■ SOURCE MATERIAL

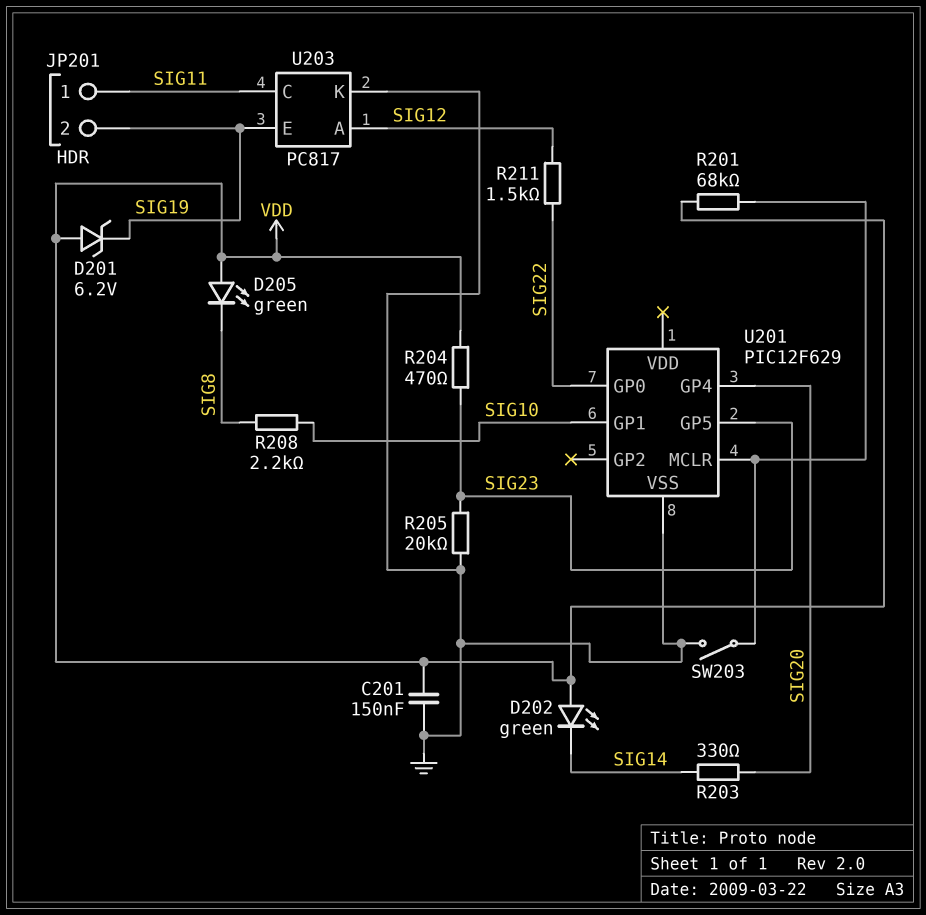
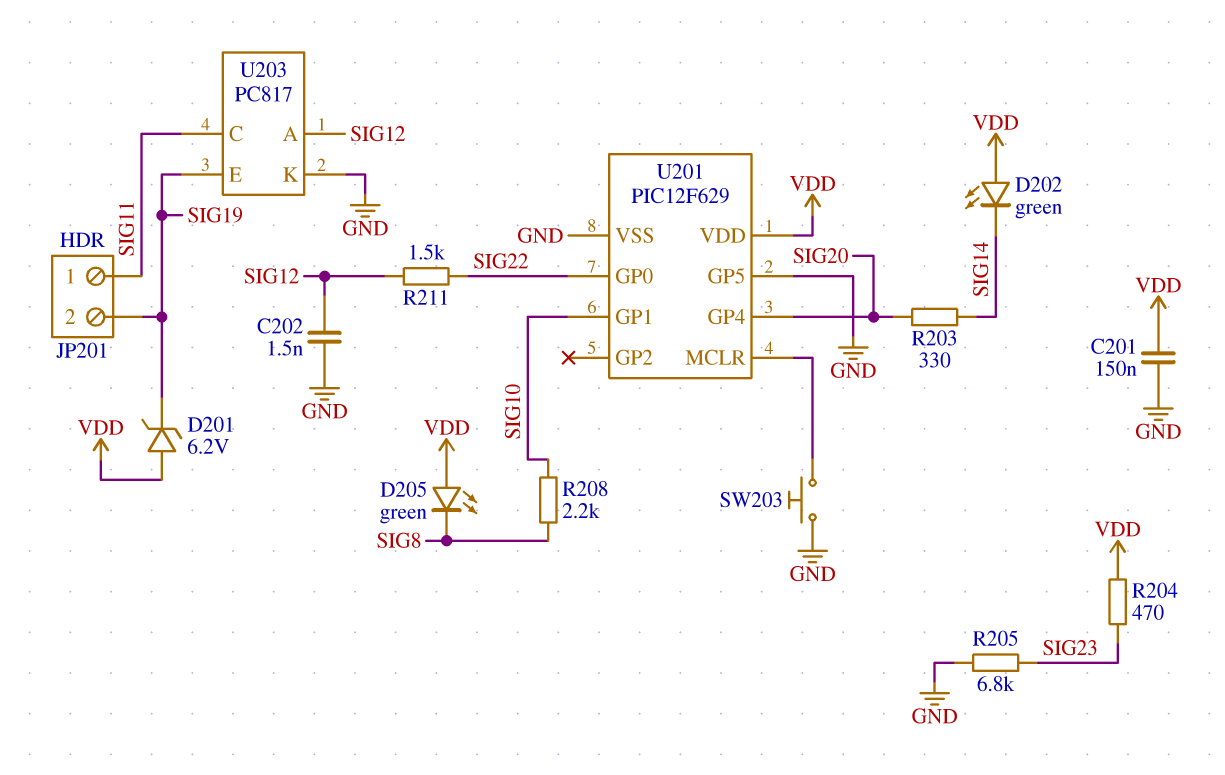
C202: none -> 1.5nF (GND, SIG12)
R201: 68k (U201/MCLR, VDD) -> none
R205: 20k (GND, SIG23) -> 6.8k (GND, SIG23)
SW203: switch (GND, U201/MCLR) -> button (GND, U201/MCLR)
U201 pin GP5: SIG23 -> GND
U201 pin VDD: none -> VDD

■ AIM OF THE EXERCISE
From the first line to the last, reproduce the listing above exactly, leaving the pictures out.

■ TASK ANSWER
C202: none -> 1.5nF (GND, SIG12)
R201: 68k (U201/MCLR, VDD) -> none
R205: 20k (GND, SIG23) -> 6.8k (GND, SIG23)
SW203: switch (GND, U201/MCLR) -> button (GND, U201/MCLR)
U201 pin GP5: SIG23 -> GND
U201 pin VDD: none -> VDD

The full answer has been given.